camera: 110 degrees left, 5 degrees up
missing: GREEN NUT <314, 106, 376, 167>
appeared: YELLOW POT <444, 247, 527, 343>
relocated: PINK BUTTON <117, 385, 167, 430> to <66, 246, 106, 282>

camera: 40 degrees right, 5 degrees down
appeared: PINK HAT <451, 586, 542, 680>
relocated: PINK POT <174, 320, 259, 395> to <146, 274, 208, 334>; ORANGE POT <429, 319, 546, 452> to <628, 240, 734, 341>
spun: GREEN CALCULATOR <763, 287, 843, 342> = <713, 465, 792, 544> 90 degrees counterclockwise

=======

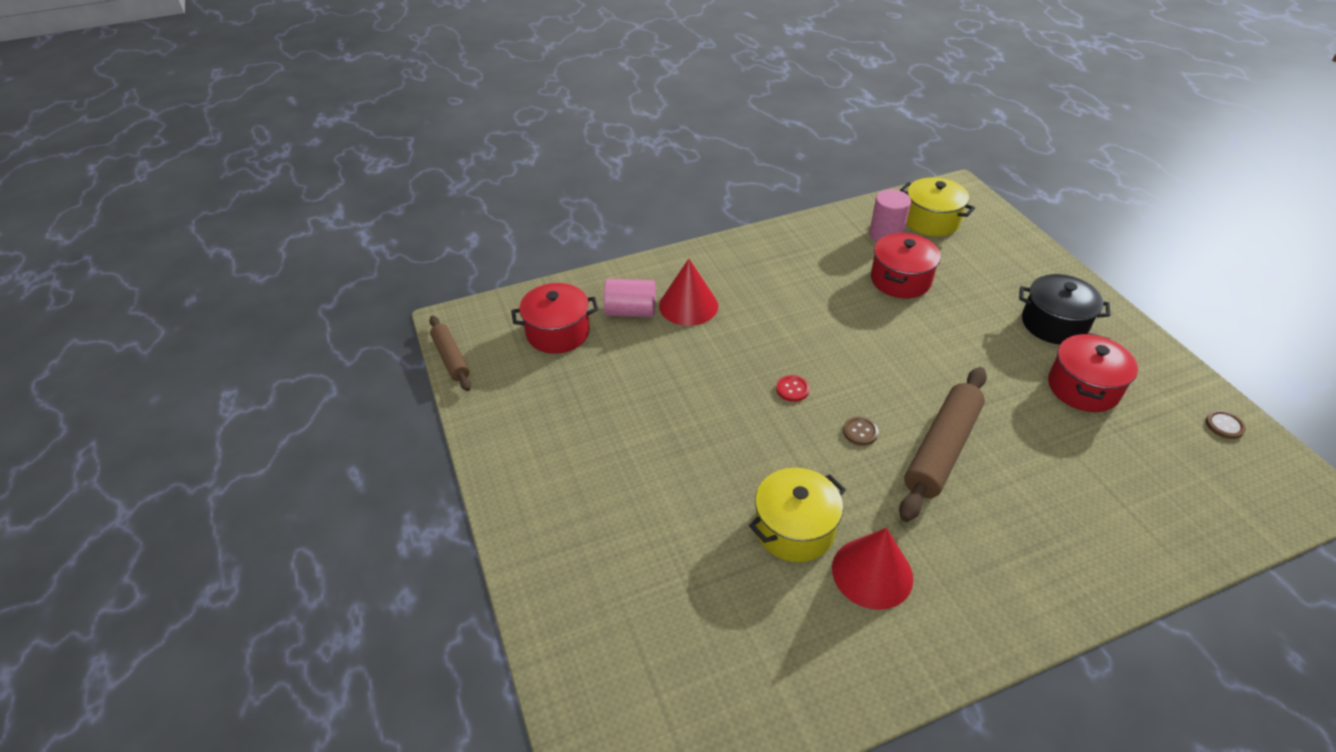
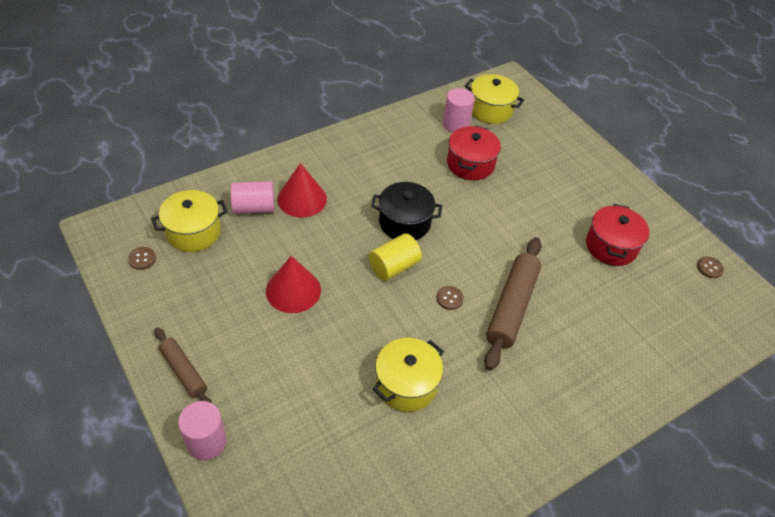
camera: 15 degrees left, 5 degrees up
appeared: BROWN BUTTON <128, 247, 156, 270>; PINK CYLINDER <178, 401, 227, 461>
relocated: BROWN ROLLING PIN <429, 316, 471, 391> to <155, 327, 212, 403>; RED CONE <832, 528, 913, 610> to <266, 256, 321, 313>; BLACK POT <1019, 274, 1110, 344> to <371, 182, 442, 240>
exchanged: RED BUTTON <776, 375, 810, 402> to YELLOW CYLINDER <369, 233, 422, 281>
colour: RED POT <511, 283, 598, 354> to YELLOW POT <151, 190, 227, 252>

=======

* What to produce: All that is wanted is an exact copy of the lines above from the one with "missing: GREEN NUT <314, 106, 376, 167>" through the one with "appeared: YELLOW POT <444, 247, 527, 343>", with both ends included.

* Result of this exercise:
missing: GREEN NUT <314, 106, 376, 167>
appeared: YELLOW POT <444, 247, 527, 343>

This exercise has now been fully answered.